__EXERCISE DETAILS__.
Transcribe the listing exactly, skipping every picture.
________________
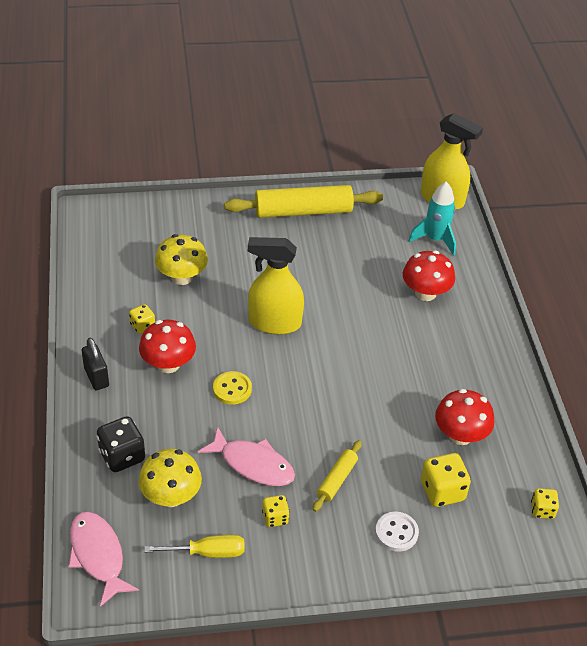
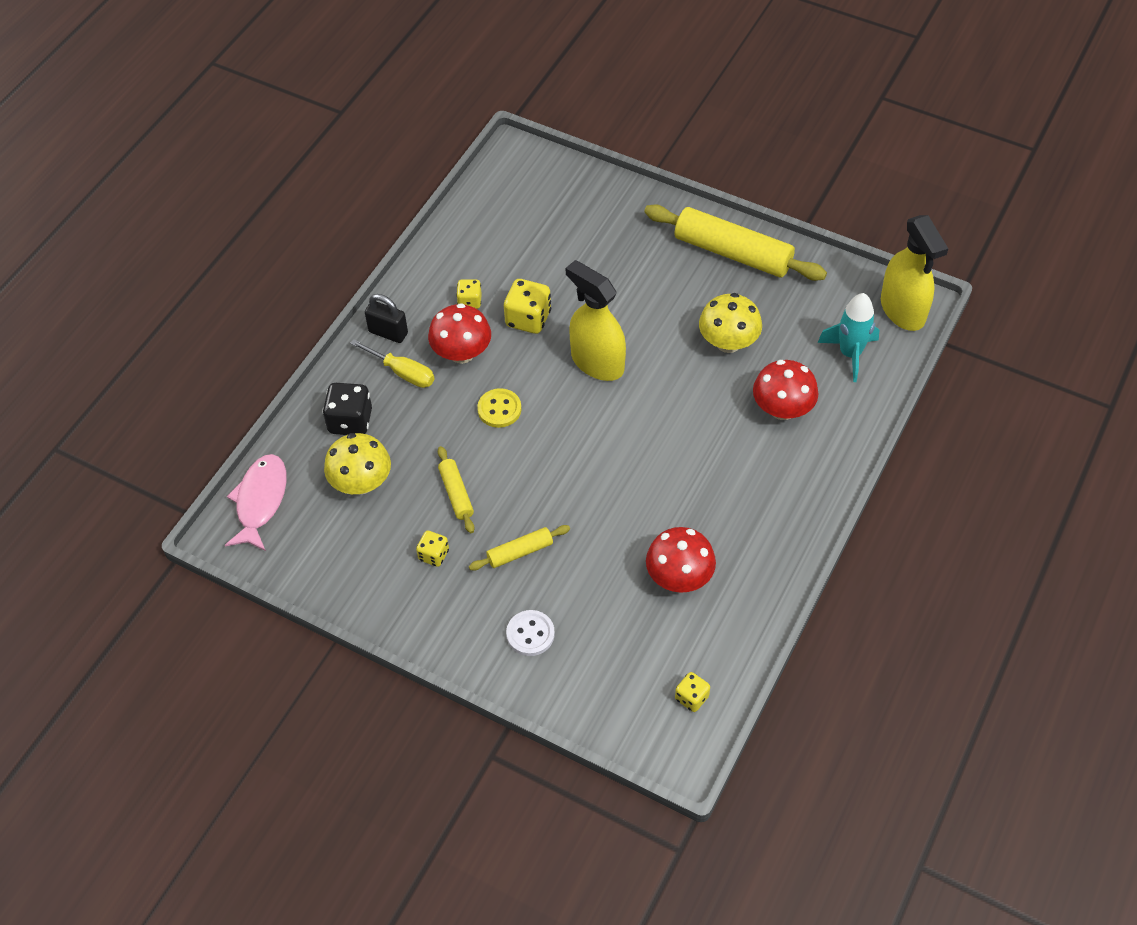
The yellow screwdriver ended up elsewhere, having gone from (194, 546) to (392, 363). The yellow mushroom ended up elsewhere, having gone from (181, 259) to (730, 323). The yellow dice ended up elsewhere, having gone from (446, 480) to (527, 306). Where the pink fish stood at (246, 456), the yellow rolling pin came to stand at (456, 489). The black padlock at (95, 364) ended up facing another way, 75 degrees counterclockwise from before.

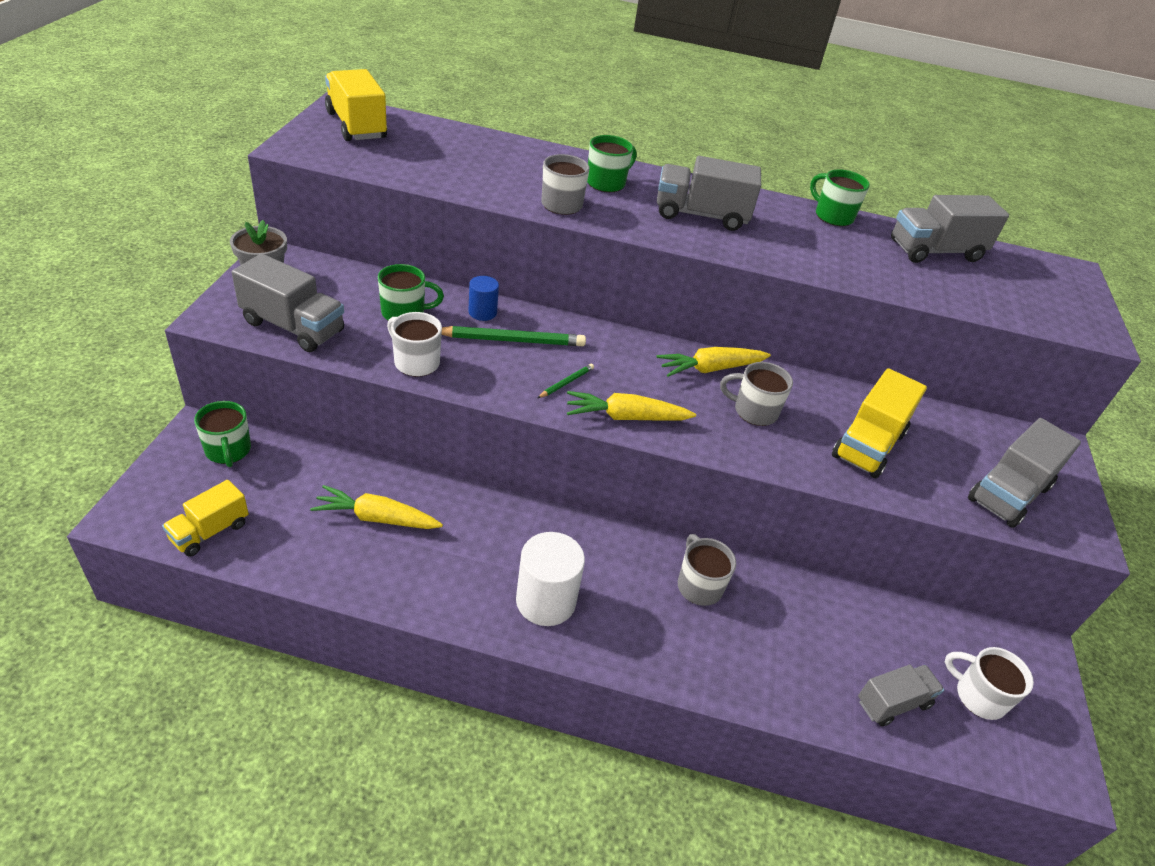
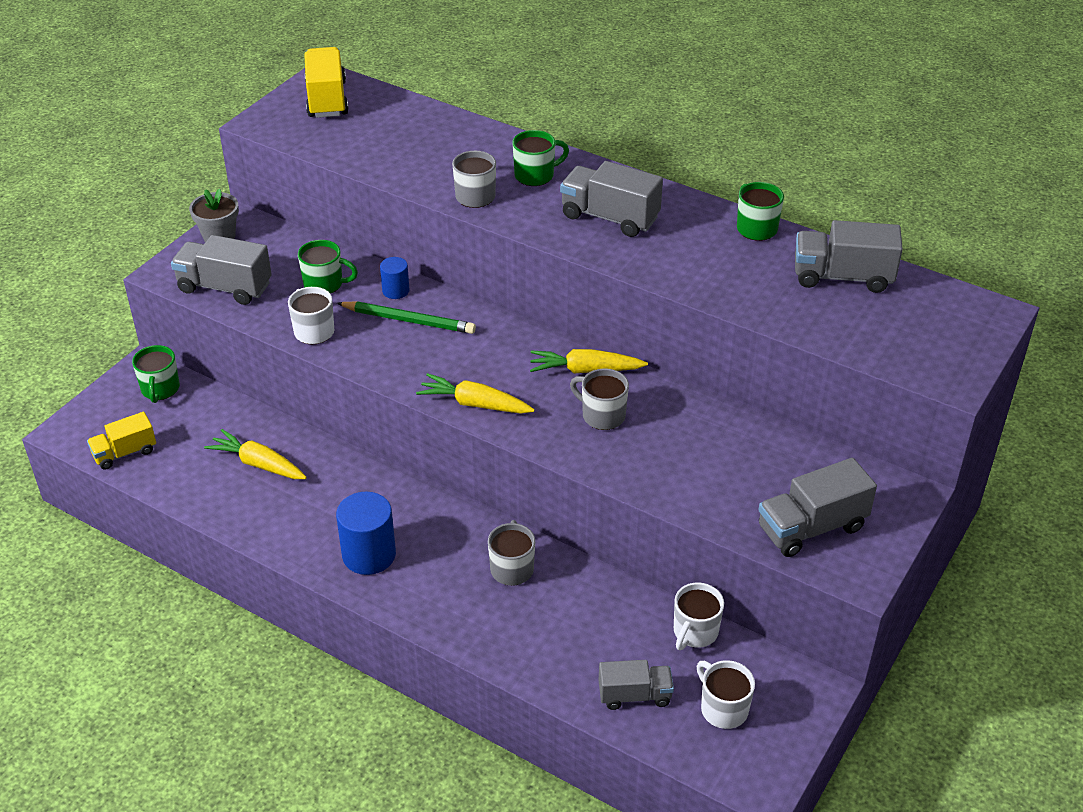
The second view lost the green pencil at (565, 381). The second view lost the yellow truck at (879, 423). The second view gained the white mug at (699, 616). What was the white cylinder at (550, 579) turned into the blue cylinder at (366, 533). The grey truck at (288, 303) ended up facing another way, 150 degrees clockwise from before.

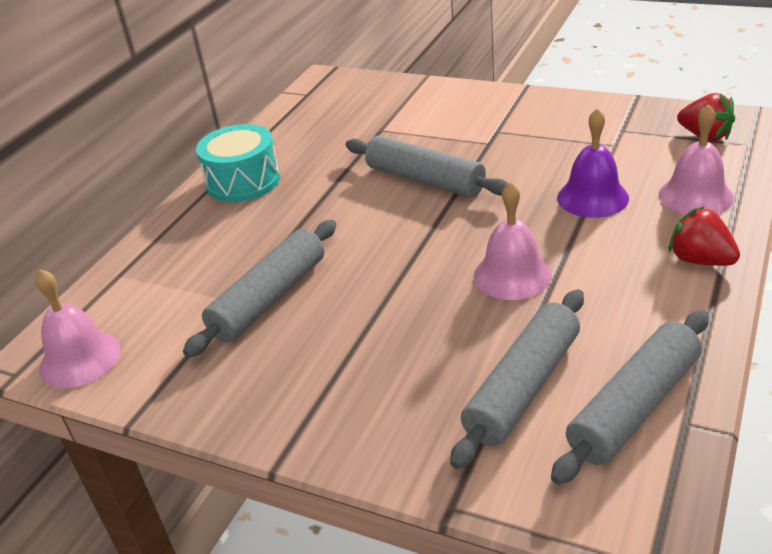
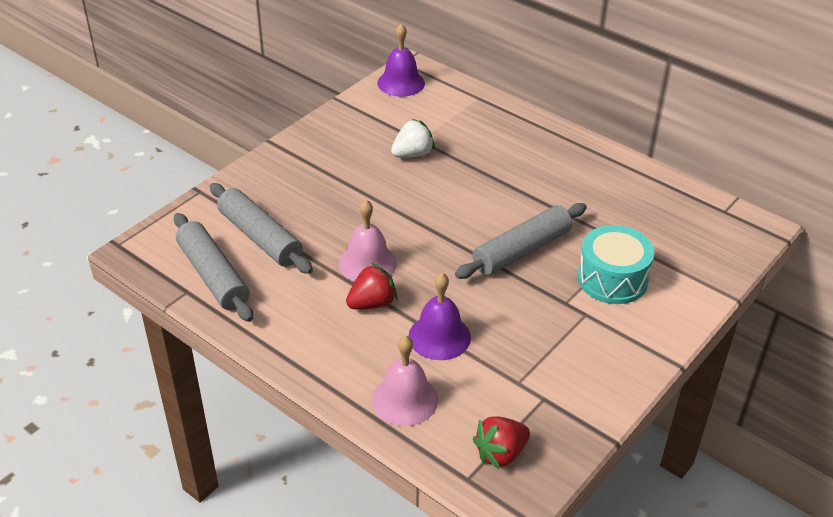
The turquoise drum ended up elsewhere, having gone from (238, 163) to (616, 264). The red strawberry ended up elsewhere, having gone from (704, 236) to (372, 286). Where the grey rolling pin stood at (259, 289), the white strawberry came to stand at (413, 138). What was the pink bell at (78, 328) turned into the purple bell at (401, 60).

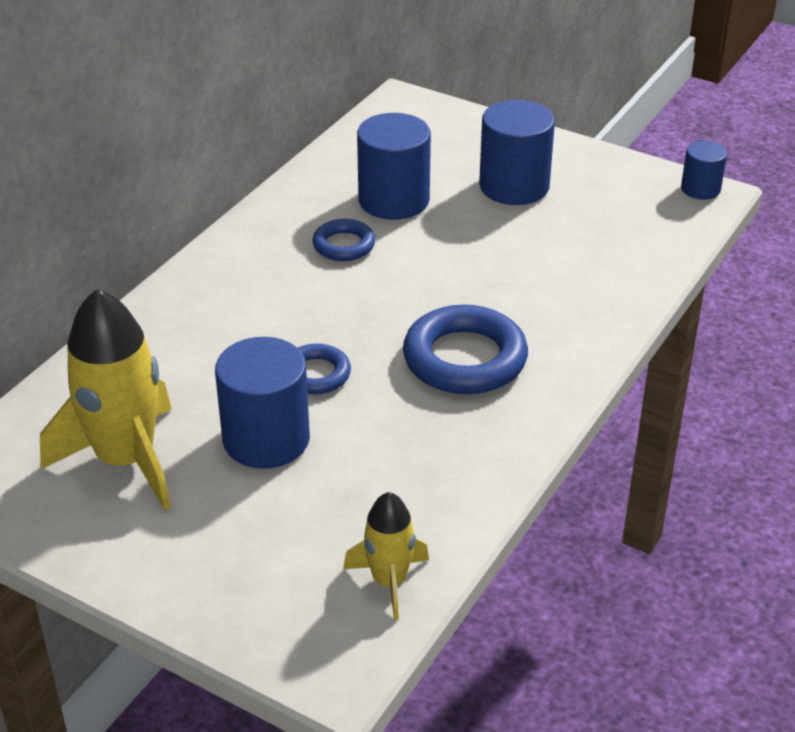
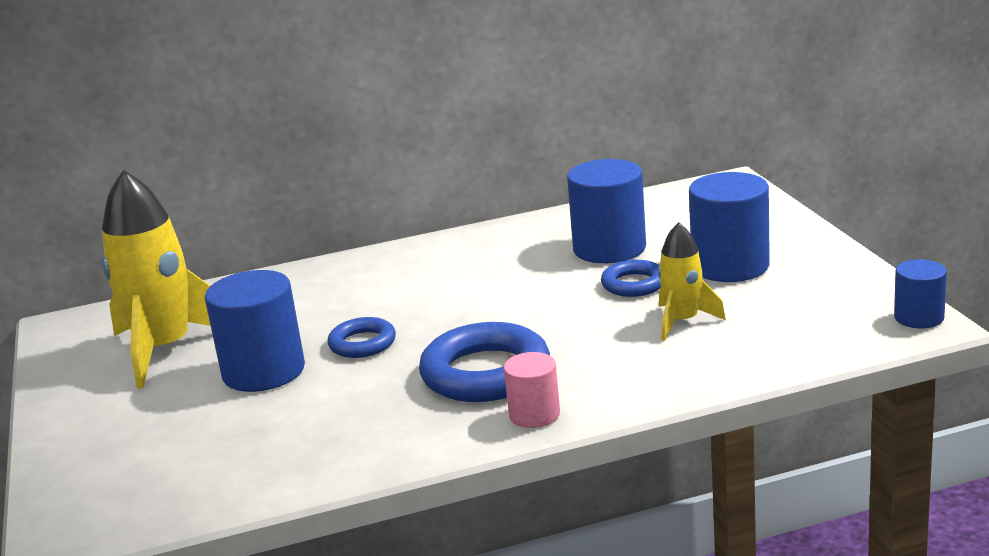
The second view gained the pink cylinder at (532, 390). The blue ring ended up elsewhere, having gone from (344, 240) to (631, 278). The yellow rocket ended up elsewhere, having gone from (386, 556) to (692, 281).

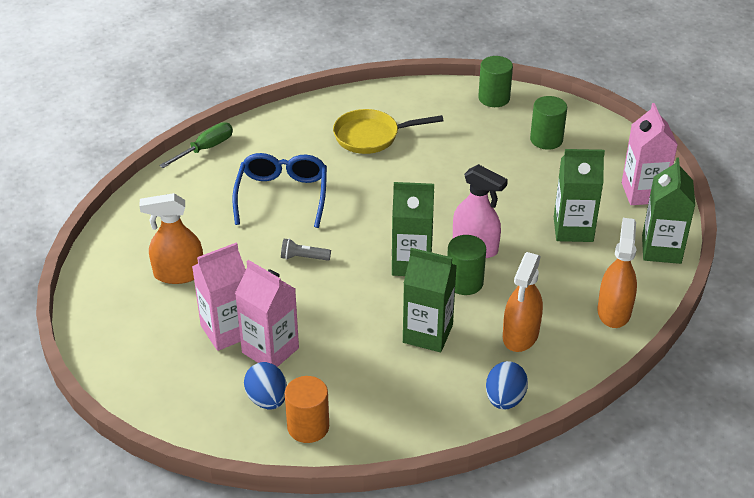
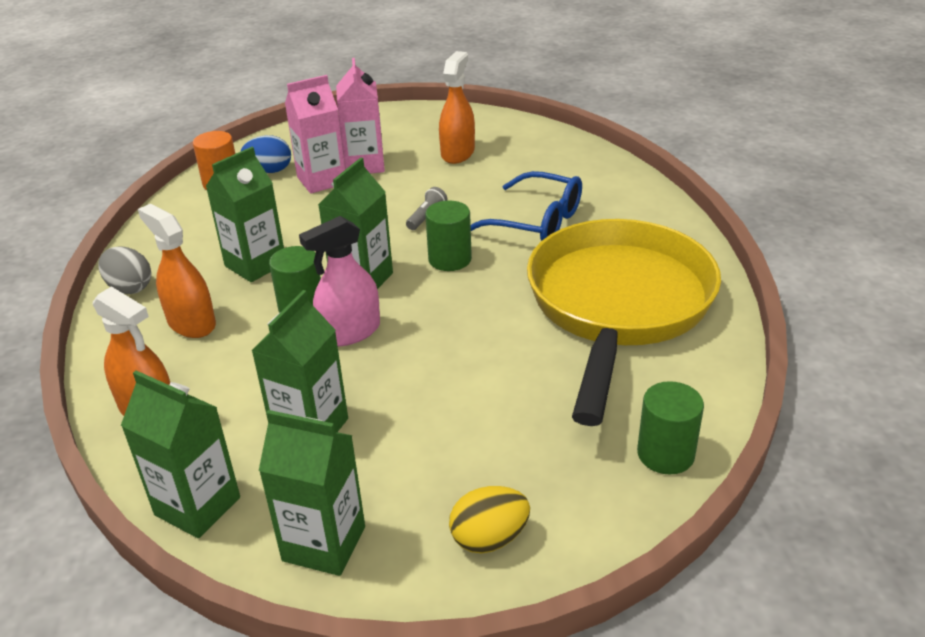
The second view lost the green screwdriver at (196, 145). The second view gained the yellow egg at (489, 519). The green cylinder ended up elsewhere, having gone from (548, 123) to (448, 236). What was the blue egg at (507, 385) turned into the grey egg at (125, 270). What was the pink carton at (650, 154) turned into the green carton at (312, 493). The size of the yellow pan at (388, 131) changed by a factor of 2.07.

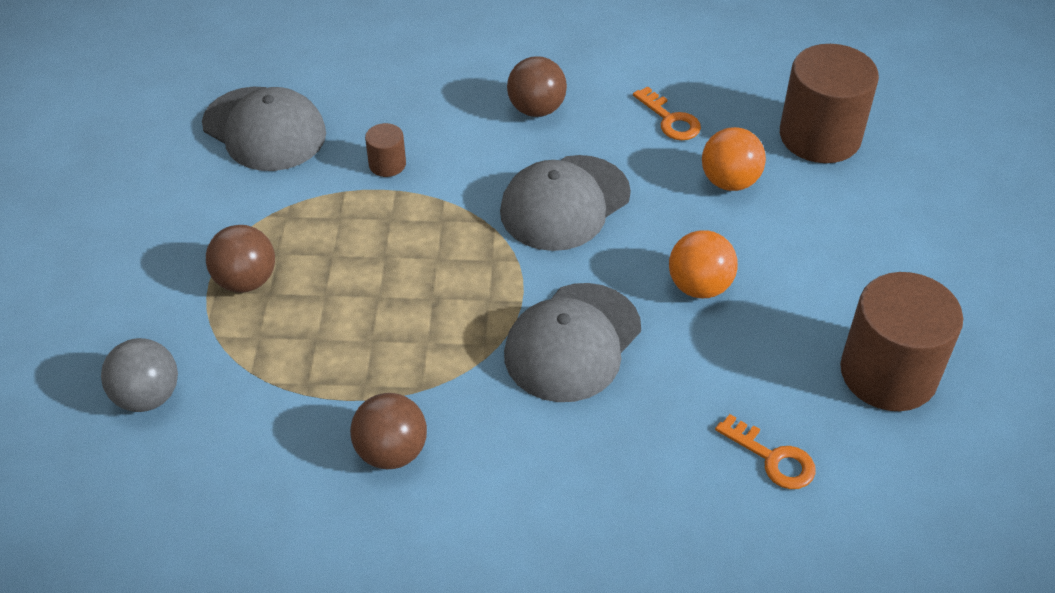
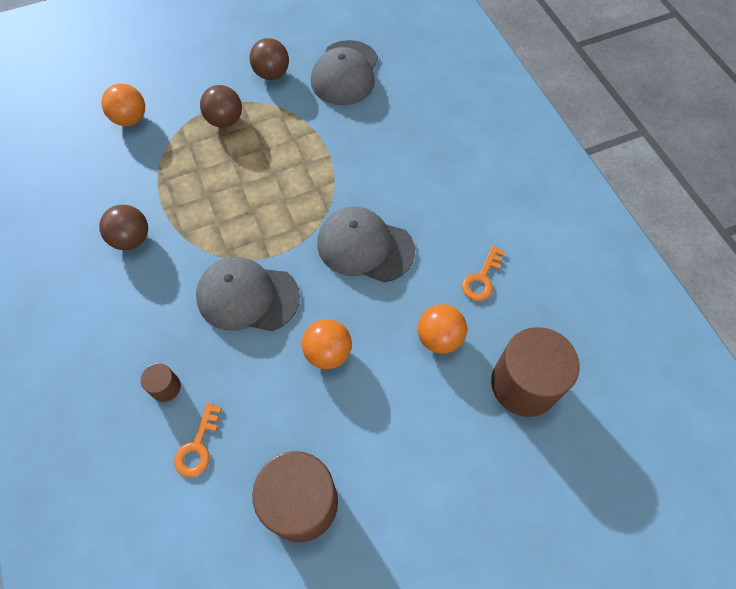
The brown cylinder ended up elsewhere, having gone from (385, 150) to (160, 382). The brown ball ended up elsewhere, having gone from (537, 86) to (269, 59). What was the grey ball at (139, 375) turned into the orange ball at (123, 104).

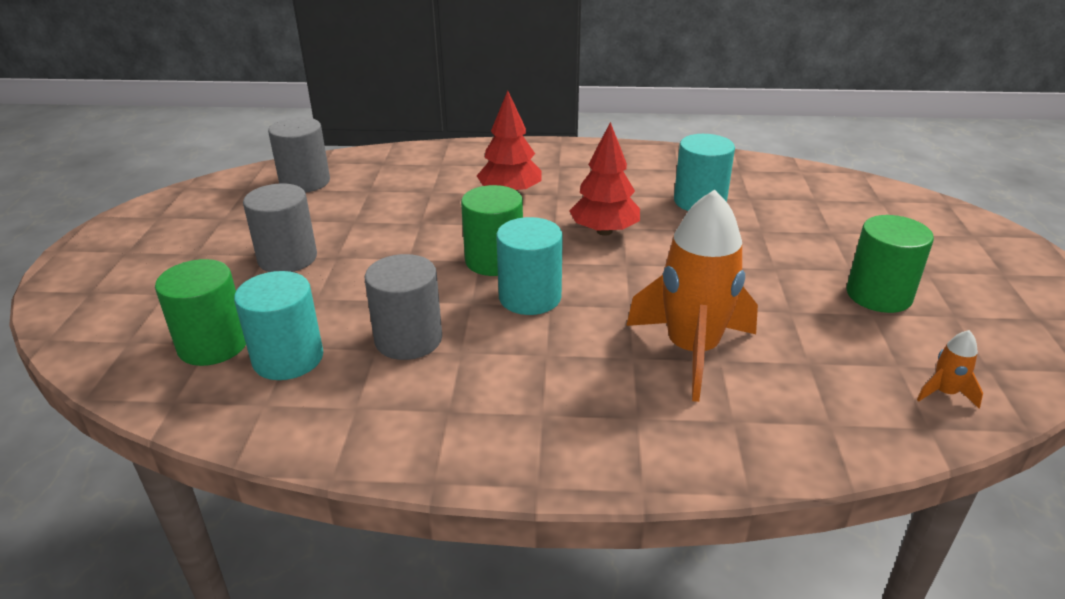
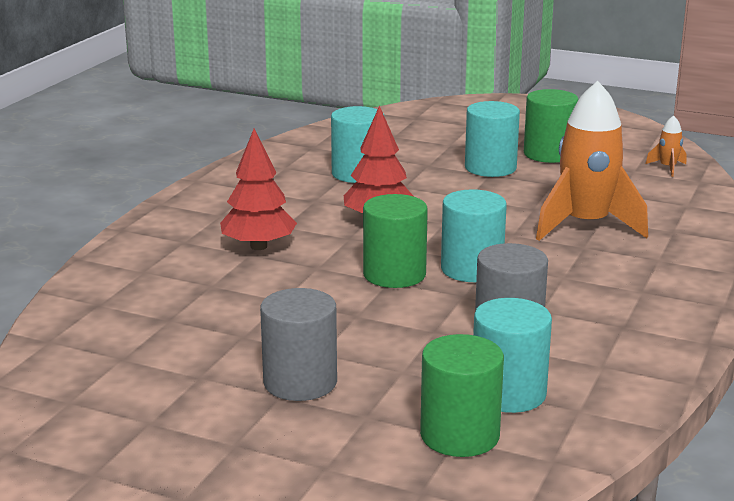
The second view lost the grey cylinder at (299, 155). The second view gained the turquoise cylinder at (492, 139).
________________
__EXPECTED ANSWER__.
The yellow screwdriver ended up elsewhere, having gone from (194, 546) to (392, 363). The yellow mushroom ended up elsewhere, having gone from (181, 259) to (730, 323). The yellow dice ended up elsewhere, having gone from (446, 480) to (527, 306). Where the pink fish stood at (246, 456), the yellow rolling pin came to stand at (456, 489). The black padlock at (95, 364) ended up facing another way, 75 degrees counterclockwise from before.

The second view lost the green pencil at (565, 381). The second view lost the yellow truck at (879, 423). The second view gained the white mug at (699, 616). What was the white cylinder at (550, 579) turned into the blue cylinder at (366, 533). The grey truck at (288, 303) ended up facing another way, 150 degrees clockwise from before.

The turquoise drum ended up elsewhere, having gone from (238, 163) to (616, 264). The red strawberry ended up elsewhere, having gone from (704, 236) to (372, 286). Where the grey rolling pin stood at (259, 289), the white strawberry came to stand at (413, 138). What was the pink bell at (78, 328) turned into the purple bell at (401, 60).

The second view gained the pink cylinder at (532, 390). The blue ring ended up elsewhere, having gone from (344, 240) to (631, 278). The yellow rocket ended up elsewhere, having gone from (386, 556) to (692, 281).

The second view lost the green screwdriver at (196, 145). The second view gained the yellow egg at (489, 519). The green cylinder ended up elsewhere, having gone from (548, 123) to (448, 236). What was the blue egg at (507, 385) turned into the grey egg at (125, 270). What was the pink carton at (650, 154) turned into the green carton at (312, 493). The size of the yellow pan at (388, 131) changed by a factor of 2.07.

The brown cylinder ended up elsewhere, having gone from (385, 150) to (160, 382). The brown ball ended up elsewhere, having gone from (537, 86) to (269, 59). What was the grey ball at (139, 375) turned into the orange ball at (123, 104).

The second view lost the grey cylinder at (299, 155). The second view gained the turquoise cylinder at (492, 139).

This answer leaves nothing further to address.